WHAT TO WORK ON =>
Although the listing contains pictures, reproduce only its text, exactly as written.
--- START ---
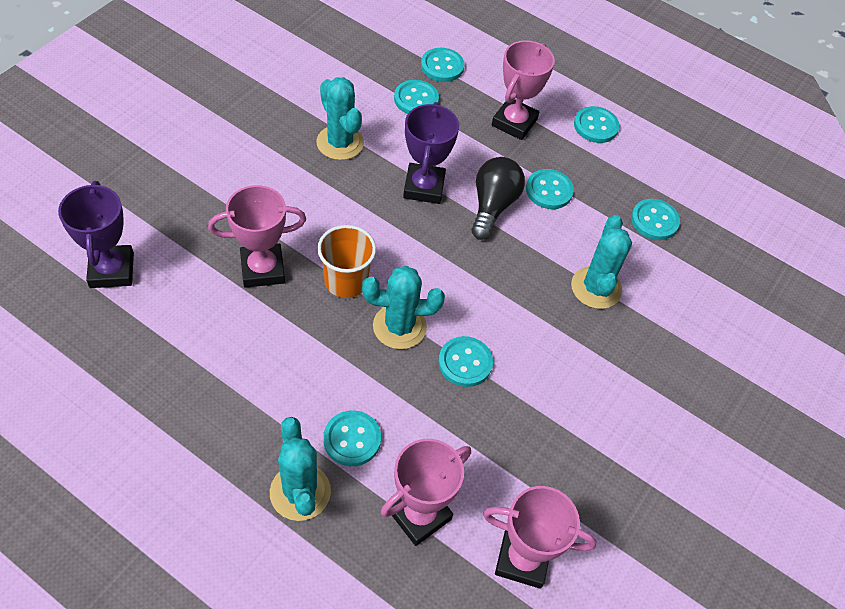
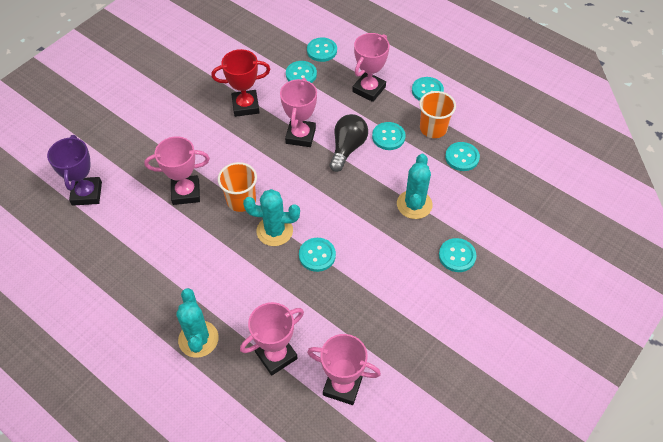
camera: 10 degrees right, 0 degrees up
(340, 143) = (245, 106): turquoise cactus -> red trophy
(352, 439) = (235, 305): turquoise button -> turquoise button (457, 256)
(424, 187) = (300, 136): purple trophy -> pink trophy
(610, 179) = (433, 128): none -> orange cup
--- END ---
RESULT =>
camera: 10 degrees right, 0 degrees up
(340, 143) = (245, 106): turquoise cactus -> red trophy
(352, 439) = (235, 305): turquoise button -> turquoise button (457, 256)
(424, 187) = (300, 136): purple trophy -> pink trophy
(610, 179) = (433, 128): none -> orange cup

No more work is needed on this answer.